[Data items]
___

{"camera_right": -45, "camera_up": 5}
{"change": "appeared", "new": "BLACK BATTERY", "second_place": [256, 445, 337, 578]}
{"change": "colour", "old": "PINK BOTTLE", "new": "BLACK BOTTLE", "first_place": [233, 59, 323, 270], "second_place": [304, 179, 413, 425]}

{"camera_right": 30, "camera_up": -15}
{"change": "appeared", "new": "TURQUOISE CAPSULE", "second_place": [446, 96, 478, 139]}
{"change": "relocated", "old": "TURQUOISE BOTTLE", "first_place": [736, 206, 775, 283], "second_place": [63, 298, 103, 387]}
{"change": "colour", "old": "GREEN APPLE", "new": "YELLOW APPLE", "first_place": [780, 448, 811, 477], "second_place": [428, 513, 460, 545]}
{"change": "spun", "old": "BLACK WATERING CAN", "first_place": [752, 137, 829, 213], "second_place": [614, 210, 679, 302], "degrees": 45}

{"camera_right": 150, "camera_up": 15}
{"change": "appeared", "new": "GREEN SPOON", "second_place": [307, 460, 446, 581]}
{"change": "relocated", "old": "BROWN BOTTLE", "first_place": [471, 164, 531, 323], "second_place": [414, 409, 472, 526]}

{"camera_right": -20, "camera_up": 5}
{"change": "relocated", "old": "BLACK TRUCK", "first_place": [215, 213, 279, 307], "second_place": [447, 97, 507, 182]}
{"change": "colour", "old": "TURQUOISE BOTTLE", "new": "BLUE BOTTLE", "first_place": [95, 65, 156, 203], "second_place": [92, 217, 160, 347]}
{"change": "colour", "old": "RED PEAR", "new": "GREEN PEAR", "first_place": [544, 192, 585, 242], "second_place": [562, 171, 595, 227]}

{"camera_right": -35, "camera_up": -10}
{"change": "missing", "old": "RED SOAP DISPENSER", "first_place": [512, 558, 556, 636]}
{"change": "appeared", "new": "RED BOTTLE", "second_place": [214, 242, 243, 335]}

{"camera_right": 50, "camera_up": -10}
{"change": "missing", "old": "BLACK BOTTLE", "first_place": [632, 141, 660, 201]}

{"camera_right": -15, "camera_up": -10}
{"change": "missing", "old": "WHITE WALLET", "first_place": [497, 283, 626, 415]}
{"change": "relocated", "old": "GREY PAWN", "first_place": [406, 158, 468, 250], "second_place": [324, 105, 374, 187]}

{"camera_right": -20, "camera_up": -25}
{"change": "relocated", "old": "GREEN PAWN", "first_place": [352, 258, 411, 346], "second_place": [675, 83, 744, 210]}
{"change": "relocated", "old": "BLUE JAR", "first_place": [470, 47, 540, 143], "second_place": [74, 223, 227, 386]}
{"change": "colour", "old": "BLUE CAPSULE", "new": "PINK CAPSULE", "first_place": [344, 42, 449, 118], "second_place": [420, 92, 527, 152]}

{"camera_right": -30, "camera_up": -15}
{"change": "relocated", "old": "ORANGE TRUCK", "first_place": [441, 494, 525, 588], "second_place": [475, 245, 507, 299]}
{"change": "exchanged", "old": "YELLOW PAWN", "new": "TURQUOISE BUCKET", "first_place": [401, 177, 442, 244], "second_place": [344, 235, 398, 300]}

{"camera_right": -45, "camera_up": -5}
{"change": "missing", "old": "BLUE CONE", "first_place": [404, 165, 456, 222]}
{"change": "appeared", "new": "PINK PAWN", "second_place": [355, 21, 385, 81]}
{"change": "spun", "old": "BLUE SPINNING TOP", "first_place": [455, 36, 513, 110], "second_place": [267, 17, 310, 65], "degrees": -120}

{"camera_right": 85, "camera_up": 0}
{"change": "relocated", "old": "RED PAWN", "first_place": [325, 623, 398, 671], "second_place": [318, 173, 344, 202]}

___

* ASSIGNMENT
Filter the entries and copy each line with "TURQUOISE".

* EXERCISE SOLUTION
{"change": "appeared", "new": "TURQUOISE CAPSULE", "second_place": [446, 96, 478, 139]}
{"change": "relocated", "old": "TURQUOISE BOTTLE", "first_place": [736, 206, 775, 283], "second_place": [63, 298, 103, 387]}
{"change": "colour", "old": "TURQUOISE BOTTLE", "new": "BLUE BOTTLE", "first_place": [95, 65, 156, 203], "second_place": [92, 217, 160, 347]}
{"change": "exchanged", "old": "YELLOW PAWN", "new": "TURQUOISE BUCKET", "first_place": [401, 177, 442, 244], "second_place": [344, 235, 398, 300]}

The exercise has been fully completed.